» Aim:
Write out the records below, unchanged, from their first line through the line that contains "Image [32, 17]".

※ ※ ※

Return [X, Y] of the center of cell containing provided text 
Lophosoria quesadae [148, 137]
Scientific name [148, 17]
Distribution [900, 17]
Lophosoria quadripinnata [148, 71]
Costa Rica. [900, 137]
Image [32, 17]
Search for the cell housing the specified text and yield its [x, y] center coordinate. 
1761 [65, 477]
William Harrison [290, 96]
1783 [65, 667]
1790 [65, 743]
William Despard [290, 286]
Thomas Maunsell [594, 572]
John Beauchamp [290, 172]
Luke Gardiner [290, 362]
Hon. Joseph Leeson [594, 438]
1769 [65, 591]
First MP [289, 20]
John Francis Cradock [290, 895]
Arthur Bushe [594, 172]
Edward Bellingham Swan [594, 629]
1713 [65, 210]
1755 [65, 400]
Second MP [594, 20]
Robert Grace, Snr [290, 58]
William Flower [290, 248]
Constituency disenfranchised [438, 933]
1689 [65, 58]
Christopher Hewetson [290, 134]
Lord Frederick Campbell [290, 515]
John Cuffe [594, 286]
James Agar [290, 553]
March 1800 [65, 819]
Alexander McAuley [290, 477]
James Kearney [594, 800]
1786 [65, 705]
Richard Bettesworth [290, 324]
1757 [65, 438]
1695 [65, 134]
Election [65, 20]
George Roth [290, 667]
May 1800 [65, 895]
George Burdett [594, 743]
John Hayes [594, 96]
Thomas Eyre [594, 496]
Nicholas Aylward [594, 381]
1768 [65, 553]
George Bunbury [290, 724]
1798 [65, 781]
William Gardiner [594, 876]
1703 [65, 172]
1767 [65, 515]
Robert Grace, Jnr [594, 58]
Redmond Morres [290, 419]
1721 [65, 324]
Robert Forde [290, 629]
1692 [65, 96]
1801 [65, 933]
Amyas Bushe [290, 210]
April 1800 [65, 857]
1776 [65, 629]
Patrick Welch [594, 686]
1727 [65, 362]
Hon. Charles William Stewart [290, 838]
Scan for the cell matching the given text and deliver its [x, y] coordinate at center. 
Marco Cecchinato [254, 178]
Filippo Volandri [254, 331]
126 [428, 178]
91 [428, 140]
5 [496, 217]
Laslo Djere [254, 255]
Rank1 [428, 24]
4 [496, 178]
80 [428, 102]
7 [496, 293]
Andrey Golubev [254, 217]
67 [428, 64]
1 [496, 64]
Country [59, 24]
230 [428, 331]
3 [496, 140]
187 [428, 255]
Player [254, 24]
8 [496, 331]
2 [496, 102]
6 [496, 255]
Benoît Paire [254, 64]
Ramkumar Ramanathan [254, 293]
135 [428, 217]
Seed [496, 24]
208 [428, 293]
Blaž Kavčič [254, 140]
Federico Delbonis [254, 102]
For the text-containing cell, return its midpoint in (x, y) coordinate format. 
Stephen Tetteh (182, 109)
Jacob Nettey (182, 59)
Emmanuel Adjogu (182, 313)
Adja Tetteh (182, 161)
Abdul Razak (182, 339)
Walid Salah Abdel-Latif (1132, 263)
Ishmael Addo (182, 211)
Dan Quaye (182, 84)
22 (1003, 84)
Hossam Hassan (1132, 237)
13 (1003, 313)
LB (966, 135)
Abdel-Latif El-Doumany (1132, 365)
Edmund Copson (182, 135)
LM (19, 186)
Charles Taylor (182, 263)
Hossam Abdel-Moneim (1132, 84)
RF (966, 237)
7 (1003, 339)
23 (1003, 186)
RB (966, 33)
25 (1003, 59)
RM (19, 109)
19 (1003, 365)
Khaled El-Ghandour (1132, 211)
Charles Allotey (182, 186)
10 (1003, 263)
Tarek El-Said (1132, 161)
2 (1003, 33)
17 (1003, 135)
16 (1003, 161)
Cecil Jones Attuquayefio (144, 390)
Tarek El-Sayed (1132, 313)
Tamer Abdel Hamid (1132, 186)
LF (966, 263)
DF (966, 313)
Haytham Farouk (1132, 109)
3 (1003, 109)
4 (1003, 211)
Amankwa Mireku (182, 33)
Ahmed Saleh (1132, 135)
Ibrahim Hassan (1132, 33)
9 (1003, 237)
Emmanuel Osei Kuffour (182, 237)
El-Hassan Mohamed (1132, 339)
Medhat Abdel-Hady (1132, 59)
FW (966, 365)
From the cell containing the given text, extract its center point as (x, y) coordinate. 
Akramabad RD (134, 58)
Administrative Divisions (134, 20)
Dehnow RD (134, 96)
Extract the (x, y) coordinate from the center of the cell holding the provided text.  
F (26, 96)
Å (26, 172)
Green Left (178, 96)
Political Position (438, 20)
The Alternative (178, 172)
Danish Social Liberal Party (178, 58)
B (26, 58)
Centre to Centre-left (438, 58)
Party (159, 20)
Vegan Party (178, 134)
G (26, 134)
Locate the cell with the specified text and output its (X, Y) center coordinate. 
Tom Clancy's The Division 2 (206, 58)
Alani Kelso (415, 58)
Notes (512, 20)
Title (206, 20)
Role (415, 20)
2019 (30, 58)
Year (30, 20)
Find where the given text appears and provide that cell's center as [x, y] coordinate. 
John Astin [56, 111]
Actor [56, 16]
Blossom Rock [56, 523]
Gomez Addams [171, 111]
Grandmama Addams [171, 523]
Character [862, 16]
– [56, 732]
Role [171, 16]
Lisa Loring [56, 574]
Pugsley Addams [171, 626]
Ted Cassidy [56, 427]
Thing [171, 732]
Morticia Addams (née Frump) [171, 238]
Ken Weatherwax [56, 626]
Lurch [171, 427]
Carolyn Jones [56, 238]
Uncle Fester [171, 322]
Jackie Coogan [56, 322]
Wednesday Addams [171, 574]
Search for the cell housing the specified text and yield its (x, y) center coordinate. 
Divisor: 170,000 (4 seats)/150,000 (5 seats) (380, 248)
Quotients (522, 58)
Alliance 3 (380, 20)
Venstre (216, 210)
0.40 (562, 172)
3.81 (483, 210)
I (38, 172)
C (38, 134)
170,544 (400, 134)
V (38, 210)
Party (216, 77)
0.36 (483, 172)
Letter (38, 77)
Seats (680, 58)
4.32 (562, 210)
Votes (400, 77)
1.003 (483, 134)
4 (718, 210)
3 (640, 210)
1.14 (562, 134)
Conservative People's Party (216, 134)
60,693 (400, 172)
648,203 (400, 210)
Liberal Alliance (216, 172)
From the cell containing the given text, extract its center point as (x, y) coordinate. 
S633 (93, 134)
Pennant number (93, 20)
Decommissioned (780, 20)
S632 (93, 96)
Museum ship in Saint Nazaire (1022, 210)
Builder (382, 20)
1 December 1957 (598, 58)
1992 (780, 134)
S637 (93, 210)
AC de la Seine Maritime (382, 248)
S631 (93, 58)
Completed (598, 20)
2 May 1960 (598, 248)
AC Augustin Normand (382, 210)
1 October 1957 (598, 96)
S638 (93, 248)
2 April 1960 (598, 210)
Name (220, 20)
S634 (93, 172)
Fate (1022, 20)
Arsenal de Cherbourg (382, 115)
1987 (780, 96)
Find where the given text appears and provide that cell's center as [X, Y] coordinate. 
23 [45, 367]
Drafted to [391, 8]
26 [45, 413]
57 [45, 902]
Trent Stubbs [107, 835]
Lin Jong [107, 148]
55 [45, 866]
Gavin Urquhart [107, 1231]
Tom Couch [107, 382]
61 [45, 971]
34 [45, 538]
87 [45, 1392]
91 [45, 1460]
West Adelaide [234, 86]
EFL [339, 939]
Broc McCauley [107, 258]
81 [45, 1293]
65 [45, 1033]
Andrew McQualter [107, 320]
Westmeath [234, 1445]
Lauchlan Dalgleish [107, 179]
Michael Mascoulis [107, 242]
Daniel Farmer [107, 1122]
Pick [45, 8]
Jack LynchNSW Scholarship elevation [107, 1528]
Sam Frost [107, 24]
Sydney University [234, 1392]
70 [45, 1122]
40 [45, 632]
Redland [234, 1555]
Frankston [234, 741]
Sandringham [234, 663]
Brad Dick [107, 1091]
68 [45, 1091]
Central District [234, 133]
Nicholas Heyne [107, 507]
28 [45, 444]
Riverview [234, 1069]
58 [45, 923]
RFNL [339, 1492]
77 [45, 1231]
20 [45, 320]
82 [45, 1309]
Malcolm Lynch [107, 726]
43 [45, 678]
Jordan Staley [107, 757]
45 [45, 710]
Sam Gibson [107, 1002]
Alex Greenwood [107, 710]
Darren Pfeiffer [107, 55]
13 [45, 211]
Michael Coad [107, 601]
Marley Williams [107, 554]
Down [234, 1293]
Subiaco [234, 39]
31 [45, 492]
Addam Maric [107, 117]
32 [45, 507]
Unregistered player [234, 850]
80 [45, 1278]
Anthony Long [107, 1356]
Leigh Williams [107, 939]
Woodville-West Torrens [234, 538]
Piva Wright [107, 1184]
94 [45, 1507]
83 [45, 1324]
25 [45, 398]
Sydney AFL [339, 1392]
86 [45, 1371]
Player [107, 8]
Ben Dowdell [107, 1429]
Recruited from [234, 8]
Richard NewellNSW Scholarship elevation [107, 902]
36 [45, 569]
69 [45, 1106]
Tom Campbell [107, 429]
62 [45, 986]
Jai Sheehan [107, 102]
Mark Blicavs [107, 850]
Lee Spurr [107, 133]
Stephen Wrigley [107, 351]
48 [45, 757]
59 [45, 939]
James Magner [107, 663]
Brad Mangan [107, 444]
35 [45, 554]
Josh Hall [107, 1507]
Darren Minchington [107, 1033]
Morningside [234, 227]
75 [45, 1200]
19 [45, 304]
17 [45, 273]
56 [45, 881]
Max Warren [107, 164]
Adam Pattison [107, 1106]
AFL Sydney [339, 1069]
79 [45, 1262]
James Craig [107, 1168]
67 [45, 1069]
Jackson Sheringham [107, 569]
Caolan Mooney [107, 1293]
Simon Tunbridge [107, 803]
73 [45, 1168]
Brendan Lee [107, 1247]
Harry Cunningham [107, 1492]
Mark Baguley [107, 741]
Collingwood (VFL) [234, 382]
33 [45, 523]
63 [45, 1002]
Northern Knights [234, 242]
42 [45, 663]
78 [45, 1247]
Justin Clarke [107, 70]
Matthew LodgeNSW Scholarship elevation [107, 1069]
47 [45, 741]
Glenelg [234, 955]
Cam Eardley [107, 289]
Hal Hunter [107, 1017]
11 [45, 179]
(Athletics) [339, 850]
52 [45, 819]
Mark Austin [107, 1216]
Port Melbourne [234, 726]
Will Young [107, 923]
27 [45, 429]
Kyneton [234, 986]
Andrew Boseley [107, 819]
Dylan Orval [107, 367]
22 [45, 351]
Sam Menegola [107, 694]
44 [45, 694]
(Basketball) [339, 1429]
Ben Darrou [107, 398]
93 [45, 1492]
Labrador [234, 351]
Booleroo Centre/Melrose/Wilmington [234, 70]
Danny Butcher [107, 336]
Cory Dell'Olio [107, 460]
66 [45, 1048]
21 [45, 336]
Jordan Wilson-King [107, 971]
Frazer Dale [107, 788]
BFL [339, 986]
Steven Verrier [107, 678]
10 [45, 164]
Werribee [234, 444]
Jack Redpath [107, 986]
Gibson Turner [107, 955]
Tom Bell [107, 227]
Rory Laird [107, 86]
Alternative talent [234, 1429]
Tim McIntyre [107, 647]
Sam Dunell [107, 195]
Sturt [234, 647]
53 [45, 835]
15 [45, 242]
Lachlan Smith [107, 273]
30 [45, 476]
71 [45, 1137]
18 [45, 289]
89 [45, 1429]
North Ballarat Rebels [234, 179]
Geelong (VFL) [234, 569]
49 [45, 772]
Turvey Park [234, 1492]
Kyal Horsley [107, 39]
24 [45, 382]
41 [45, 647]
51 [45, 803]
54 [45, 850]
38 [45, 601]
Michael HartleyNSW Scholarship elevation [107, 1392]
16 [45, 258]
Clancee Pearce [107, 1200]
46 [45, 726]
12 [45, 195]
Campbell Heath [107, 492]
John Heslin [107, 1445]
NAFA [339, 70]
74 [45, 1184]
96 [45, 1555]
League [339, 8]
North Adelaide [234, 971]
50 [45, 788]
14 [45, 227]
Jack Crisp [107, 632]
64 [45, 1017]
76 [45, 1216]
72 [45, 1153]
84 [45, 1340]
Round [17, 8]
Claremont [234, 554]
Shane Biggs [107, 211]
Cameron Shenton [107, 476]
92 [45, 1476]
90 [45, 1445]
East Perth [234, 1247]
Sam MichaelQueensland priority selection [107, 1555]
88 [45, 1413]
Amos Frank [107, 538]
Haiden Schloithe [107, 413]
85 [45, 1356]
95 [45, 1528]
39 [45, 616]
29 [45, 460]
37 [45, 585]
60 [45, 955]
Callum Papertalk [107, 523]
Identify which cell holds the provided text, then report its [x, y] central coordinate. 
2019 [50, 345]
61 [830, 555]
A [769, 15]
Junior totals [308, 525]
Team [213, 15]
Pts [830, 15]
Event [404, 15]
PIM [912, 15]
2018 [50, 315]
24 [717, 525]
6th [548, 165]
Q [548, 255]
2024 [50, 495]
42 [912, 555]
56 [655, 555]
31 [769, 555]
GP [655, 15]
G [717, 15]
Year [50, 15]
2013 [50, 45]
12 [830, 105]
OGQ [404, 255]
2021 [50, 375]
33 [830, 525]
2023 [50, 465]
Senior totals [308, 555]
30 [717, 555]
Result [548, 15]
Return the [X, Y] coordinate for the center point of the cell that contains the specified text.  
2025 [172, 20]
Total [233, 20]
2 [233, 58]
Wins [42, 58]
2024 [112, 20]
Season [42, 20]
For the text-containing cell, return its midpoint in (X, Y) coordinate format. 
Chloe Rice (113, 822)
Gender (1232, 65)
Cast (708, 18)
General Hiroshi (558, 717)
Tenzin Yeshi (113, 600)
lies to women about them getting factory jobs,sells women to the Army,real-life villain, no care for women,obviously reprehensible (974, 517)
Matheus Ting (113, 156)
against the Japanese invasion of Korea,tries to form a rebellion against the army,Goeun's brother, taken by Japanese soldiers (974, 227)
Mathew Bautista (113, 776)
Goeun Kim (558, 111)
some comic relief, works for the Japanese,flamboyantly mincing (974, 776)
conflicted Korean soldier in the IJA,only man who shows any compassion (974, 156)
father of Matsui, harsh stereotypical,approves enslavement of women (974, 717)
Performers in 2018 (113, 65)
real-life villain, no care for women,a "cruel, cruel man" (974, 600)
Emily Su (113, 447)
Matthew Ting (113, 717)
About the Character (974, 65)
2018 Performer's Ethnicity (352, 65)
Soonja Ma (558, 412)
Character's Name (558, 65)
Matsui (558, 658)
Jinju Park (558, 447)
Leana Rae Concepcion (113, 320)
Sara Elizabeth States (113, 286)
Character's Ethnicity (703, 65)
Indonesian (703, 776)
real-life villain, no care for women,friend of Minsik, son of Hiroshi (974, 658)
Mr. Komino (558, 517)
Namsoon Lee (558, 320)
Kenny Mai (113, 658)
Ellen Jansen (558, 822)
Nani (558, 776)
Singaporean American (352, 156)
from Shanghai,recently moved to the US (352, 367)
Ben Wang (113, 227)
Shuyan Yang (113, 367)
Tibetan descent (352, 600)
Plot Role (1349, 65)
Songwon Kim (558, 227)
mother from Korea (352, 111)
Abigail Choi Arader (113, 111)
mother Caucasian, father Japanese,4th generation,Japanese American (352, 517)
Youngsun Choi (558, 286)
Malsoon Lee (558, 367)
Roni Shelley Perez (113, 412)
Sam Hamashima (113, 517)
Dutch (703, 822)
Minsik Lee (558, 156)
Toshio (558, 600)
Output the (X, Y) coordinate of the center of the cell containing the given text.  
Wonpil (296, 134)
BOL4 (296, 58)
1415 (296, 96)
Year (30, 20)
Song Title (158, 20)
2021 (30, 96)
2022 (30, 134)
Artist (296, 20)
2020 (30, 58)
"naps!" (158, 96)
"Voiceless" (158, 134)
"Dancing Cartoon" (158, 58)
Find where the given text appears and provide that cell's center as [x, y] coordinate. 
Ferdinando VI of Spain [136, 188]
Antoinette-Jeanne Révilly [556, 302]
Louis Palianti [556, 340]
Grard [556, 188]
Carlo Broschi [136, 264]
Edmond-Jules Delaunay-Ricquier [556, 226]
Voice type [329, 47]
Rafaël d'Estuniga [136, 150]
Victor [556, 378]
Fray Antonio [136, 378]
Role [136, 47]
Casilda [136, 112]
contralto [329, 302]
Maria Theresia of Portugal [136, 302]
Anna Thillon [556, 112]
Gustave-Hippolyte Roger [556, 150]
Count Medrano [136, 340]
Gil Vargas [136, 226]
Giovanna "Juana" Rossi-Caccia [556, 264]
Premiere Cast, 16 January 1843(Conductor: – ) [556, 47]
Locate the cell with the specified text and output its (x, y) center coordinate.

※ ※ ※

» Finished answer:
Return [X, Y] of the center of cell containing provided text 
Lophosoria quesadae [148, 137]
Scientific name [148, 17]
Distribution [900, 17]
Lophosoria quadripinnata [148, 71]
Costa Rica. [900, 137]
Image [32, 17]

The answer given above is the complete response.